▶ _What you will do_: Retype, exactly as they appear below, the lines between the line holding "type=swapped; before=Boot/weiß; after=Birne/braun;" and the line holding "type=shifted; before=Bleistift/orange; pos1=161,131;", both ends included.

▶ _Given entries_:
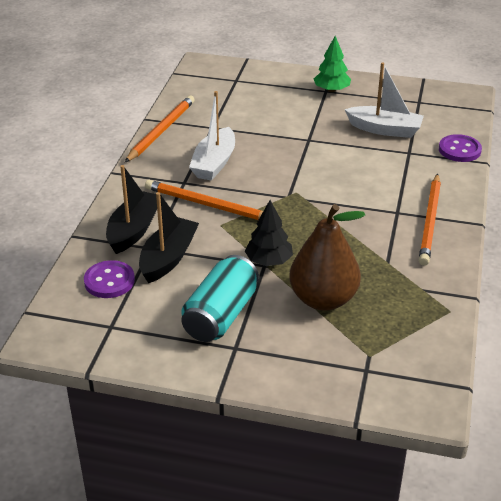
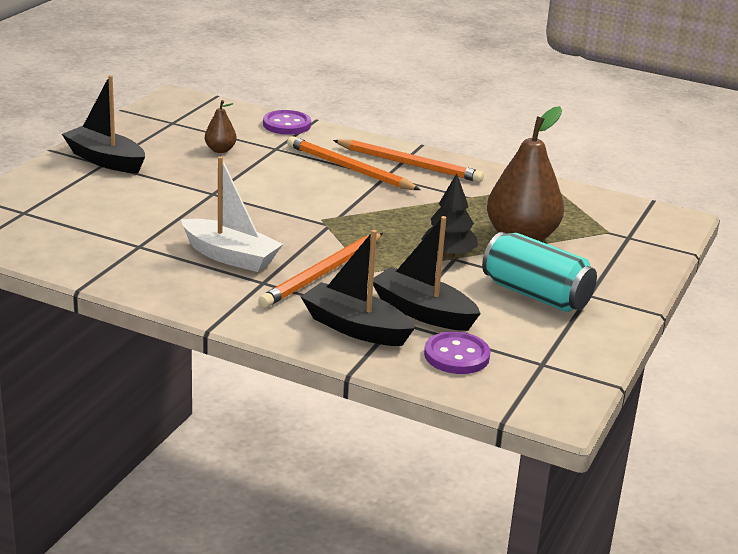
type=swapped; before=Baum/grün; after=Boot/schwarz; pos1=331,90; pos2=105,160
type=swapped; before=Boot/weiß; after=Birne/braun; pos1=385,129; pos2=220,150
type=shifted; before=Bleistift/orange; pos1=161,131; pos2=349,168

---

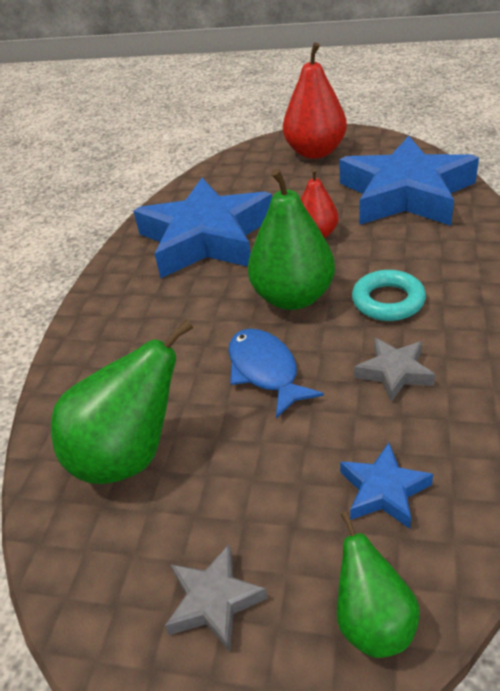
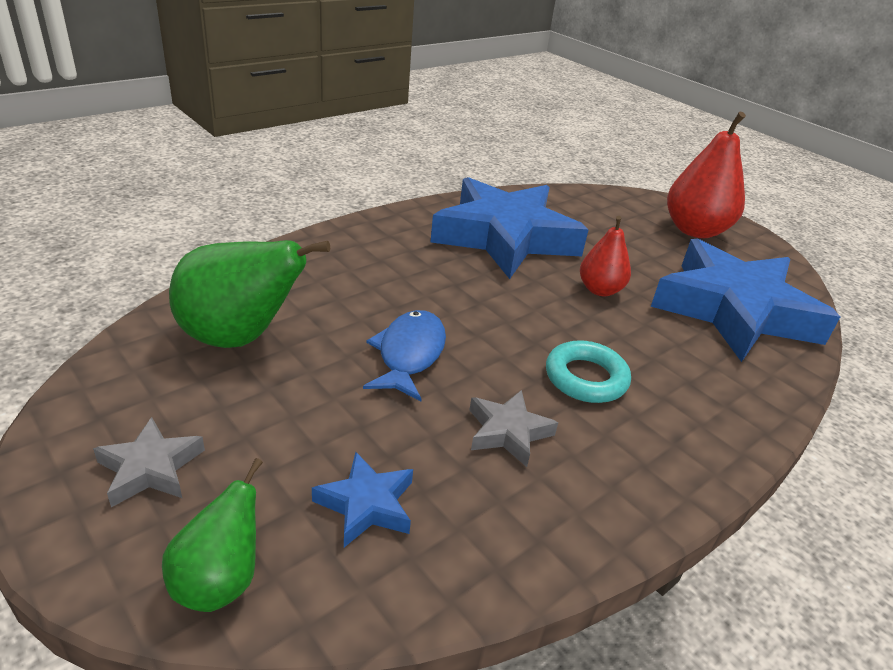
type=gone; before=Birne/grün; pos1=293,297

▶ _Result for this exercise_:
type=swapped; before=Boot/weiß; after=Birne/braun; pos1=385,129; pos2=220,150
type=shifted; before=Bleistift/orange; pos1=161,131; pos2=349,168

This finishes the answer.